• [Task details]:
Could you output, word for word, only the lines from the line with "(401, 238) = (351, 192): yellow" to the end of the entries, including both ends? Omit the pictures.

• [Data supplied]:
----------

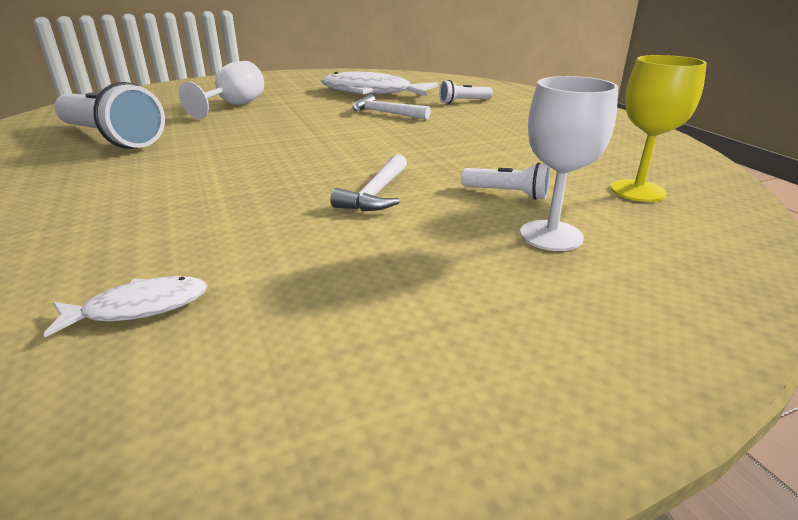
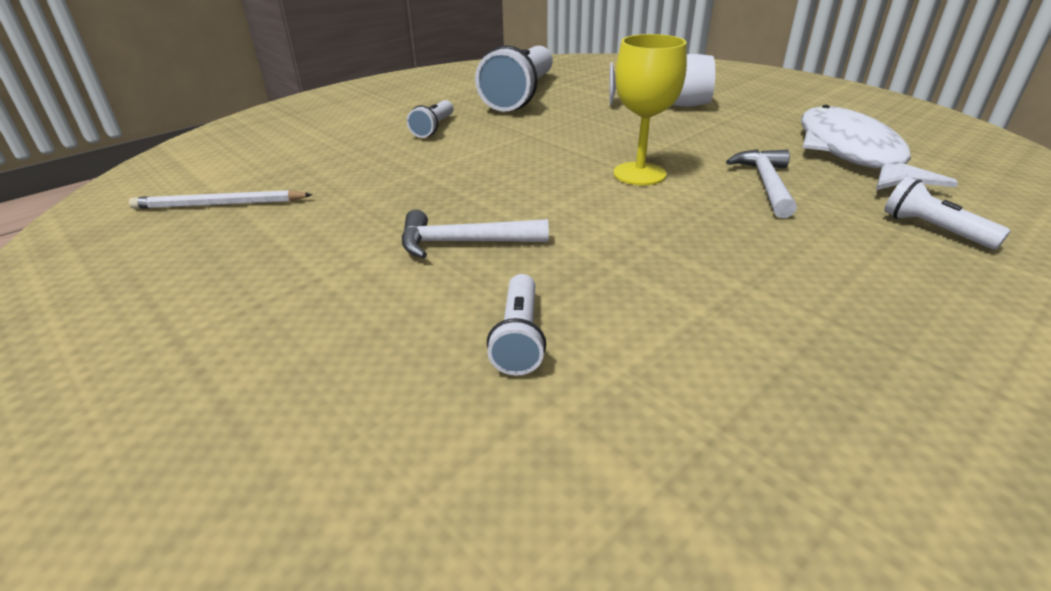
camera: 70 degrees right, 5 degrees up
(121, 179) = (434, 128): none -> white flashlight
(139, 308) = (219, 204): white fish -> white pencil
(551, 235) = (388, 395): white goblet -> none
(637, 191) = (627, 499): yellow goblet -> yellow goblet (639, 174)

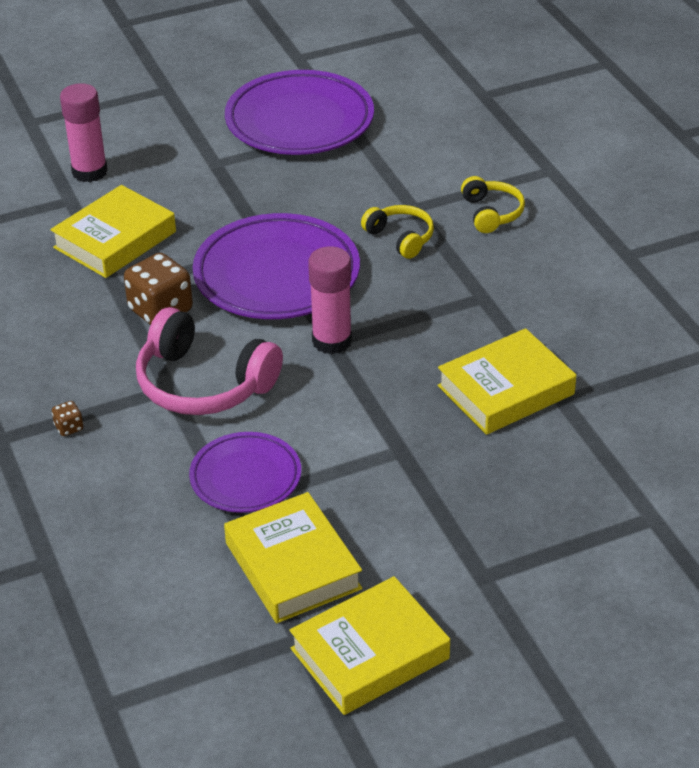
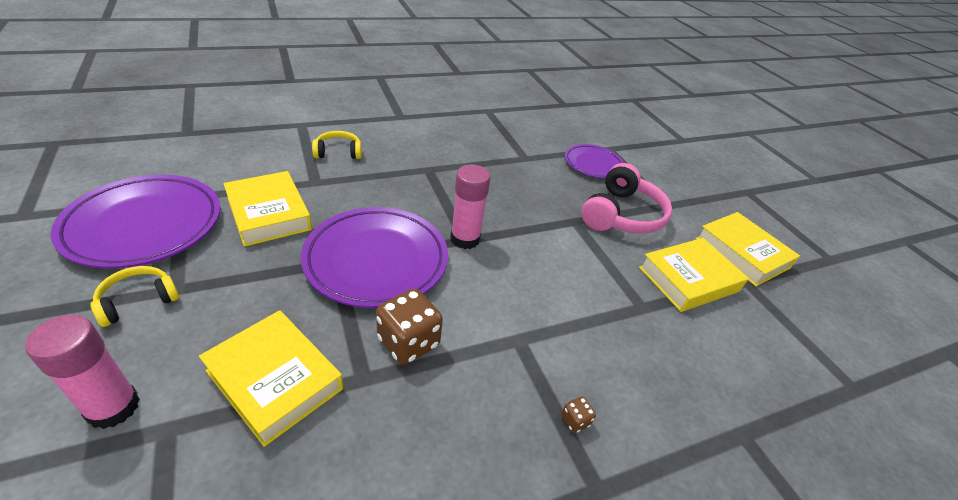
camera: 95 degrees left, 0 degrees up
(203, 384) = (512, 316): pink headphones -> pink headphones (622, 215)
(245, 477) = (614, 297): purple plate -> purple plate (593, 164)
(401, 238) = (351, 192): yellow headphones -> yellow headphones (138, 301)
(506, 390) = (518, 175): yellow book -> yellow book (269, 214)

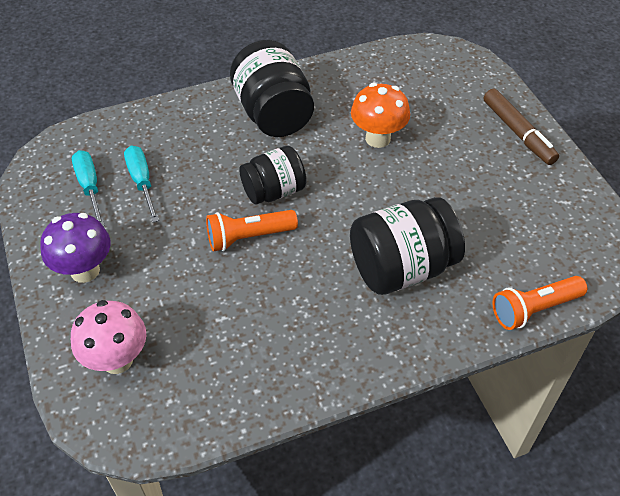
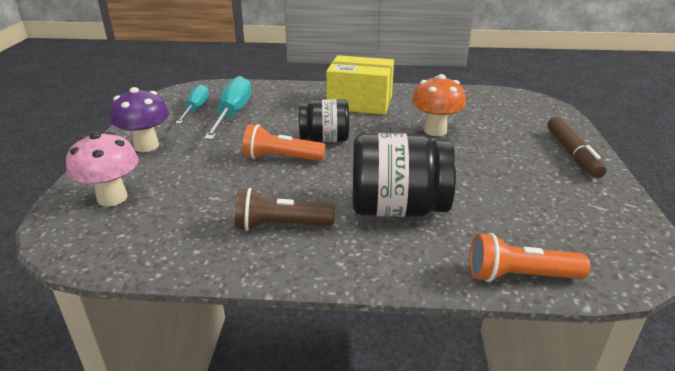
camera: 25 degrees right, 20 degrees down
(142, 182) = (232, 114): turquoise screwdriver -> turquoise screwdriver, size x1.54
(273, 114) = (360, 103): black jar -> yellow box
(311, 330) = (280, 226): none -> brown flashlight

----------

• [Task output]:
(401, 238) = (351, 192): yellow headphones -> yellow headphones (138, 301)
(506, 390) = (518, 175): yellow book -> yellow book (269, 214)

camera: 25 degrees right, 20 degrees down
(142, 182) = (232, 114): turquoise screwdriver -> turquoise screwdriver, size x1.54
(273, 114) = (360, 103): black jar -> yellow box
(311, 330) = (280, 226): none -> brown flashlight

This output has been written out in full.